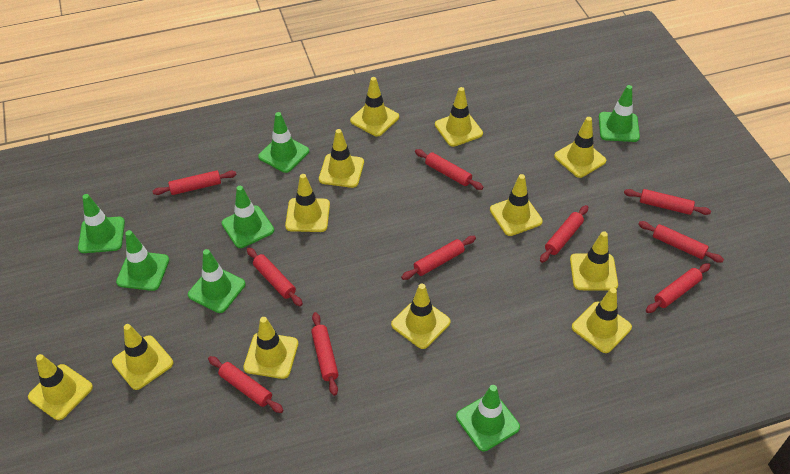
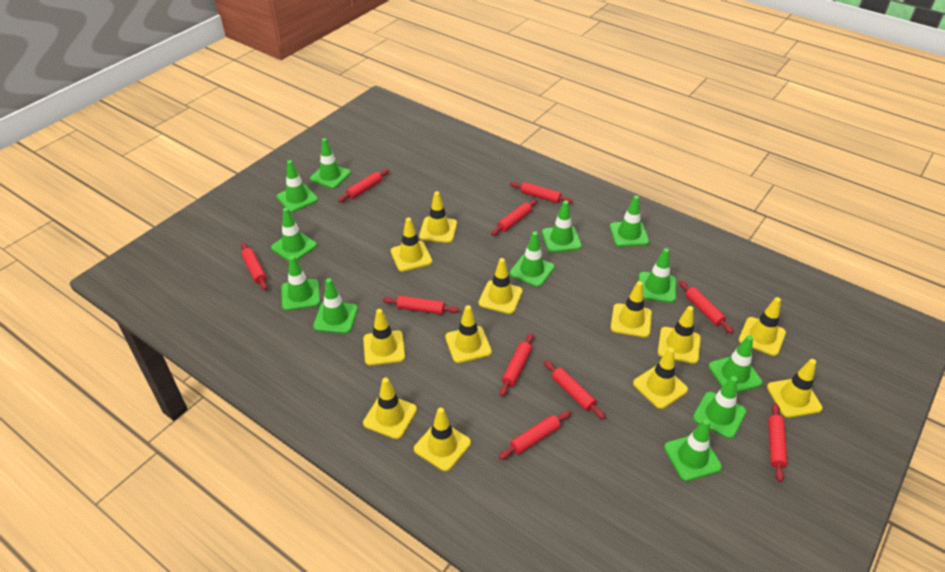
green traffic cone: 7 -> 12

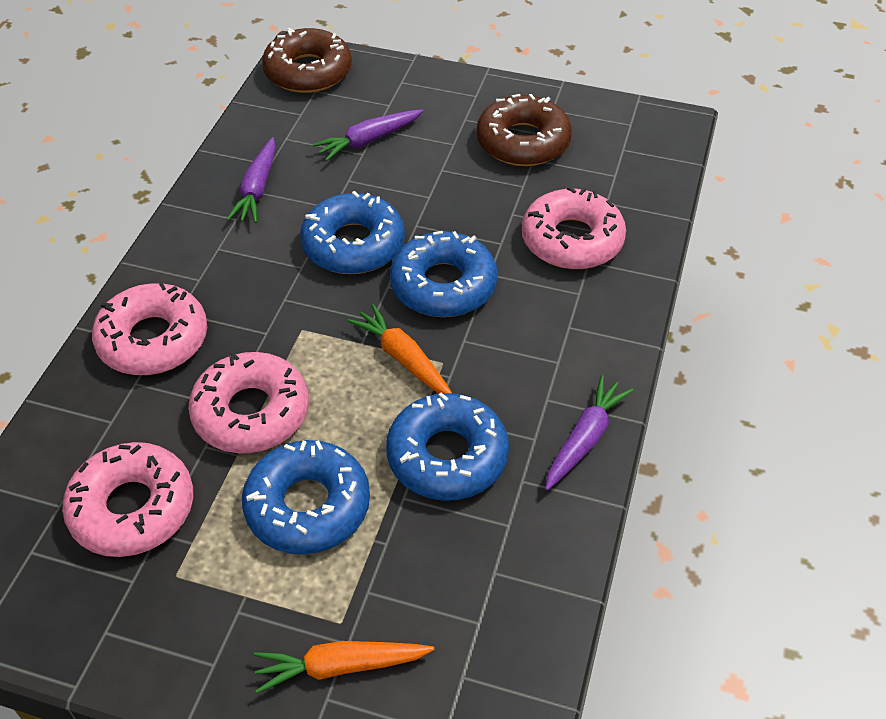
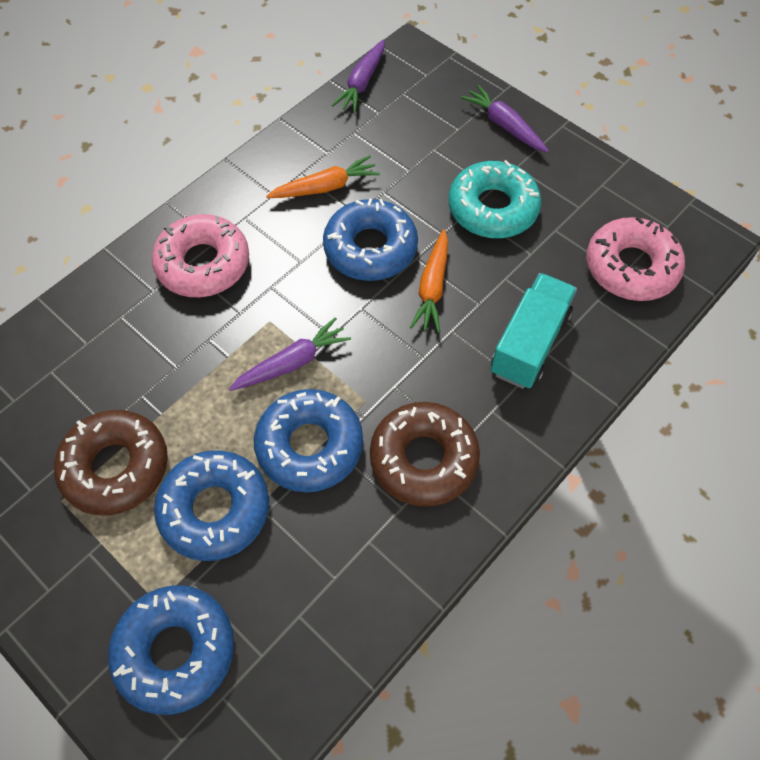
pink donut: 4 -> 2
turquoise donut: 0 -> 1
turquoise truck: 0 -> 1

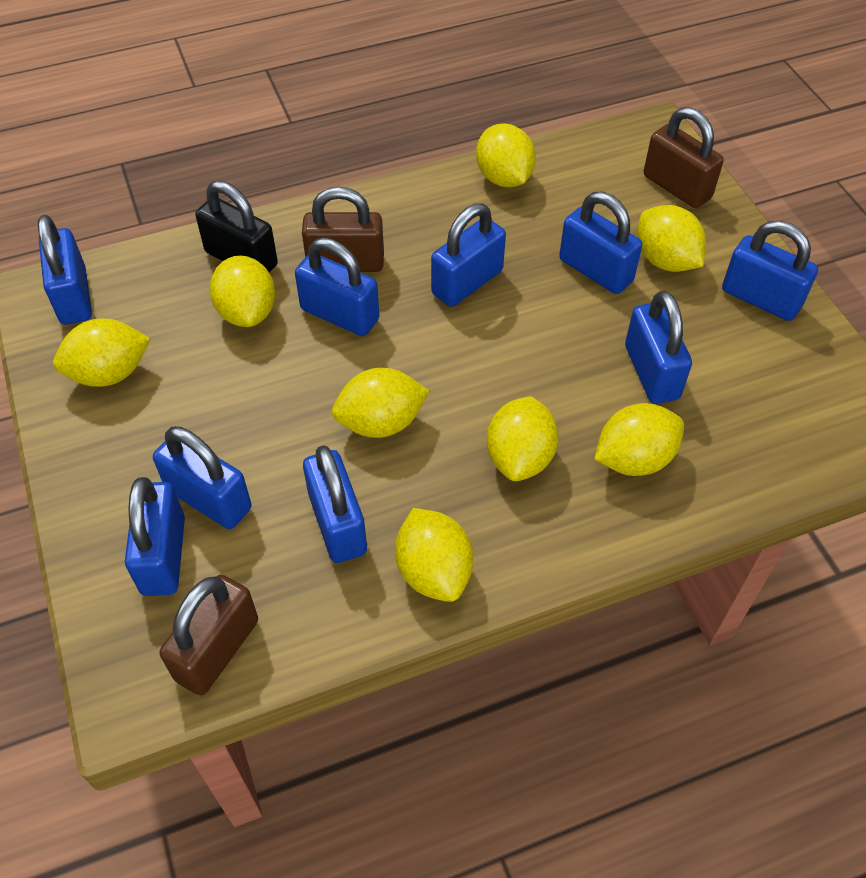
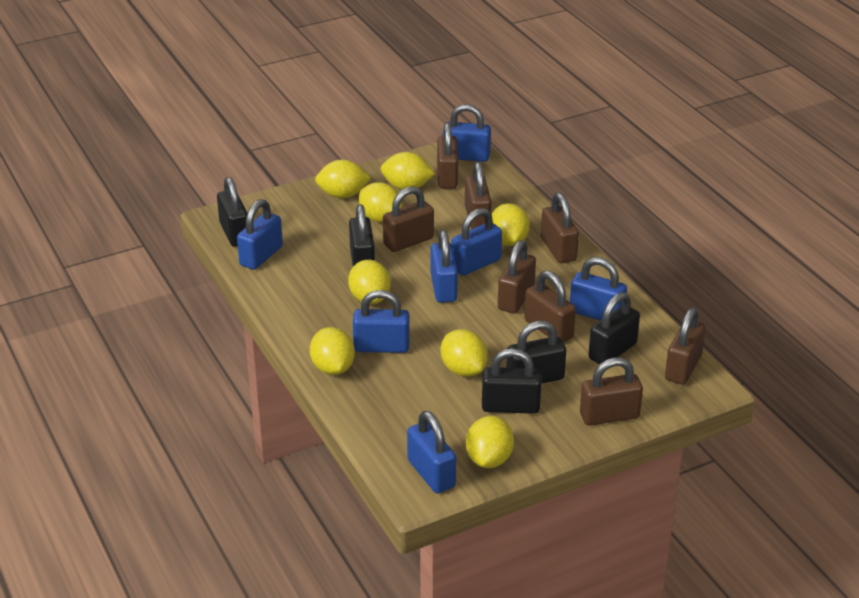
black padlock: 1 -> 5
blue padlock: 9 -> 7
brown padlock: 3 -> 8

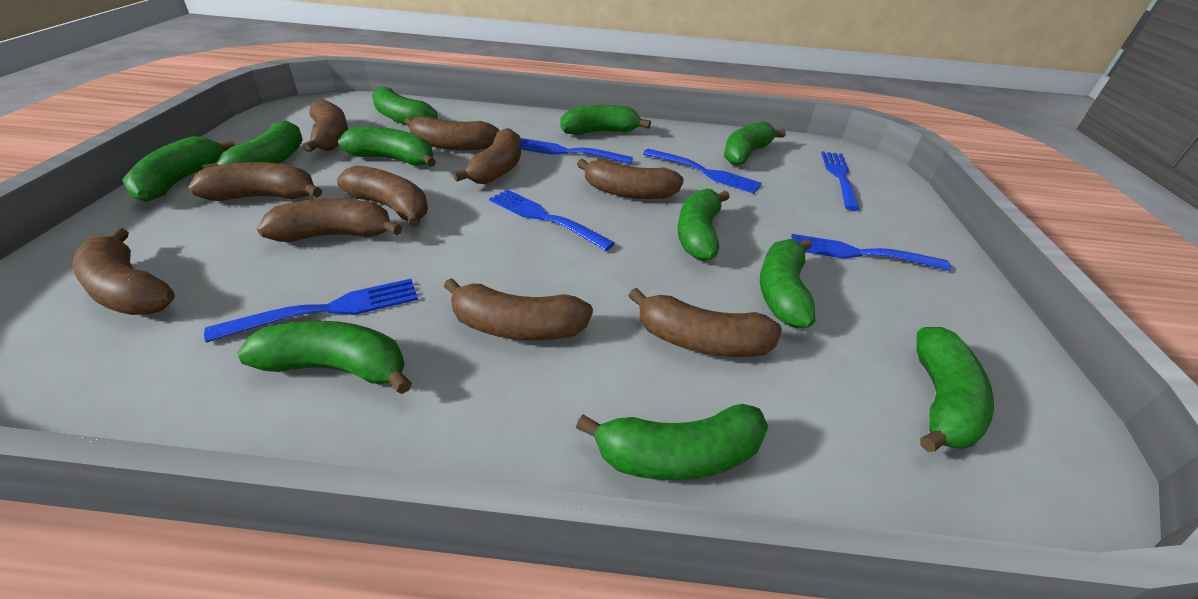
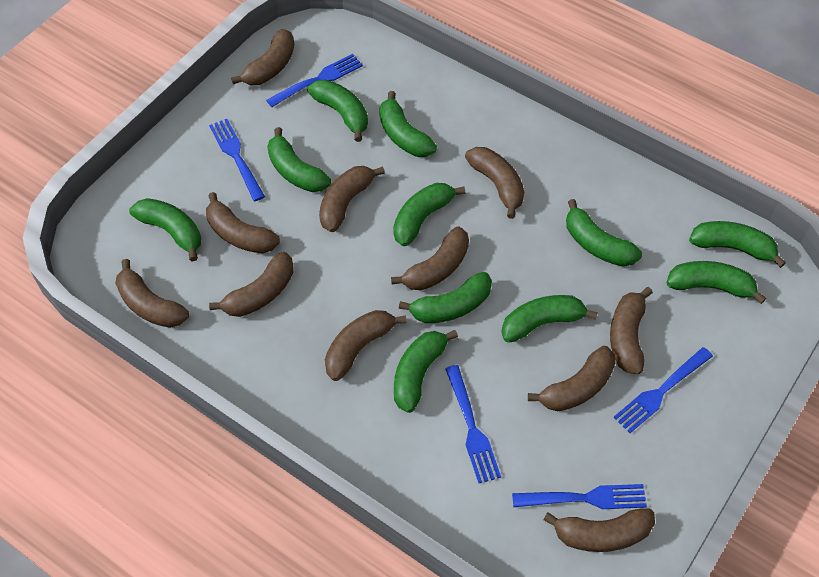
blue fork: 6 -> 5
brown banana: 10 -> 11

──────

> ASSIGNMENT: Every line above holding the string "padlock" should be listed.

> EXPECTED ANSWER:
black padlock: 1 -> 5
blue padlock: 9 -> 7
brown padlock: 3 -> 8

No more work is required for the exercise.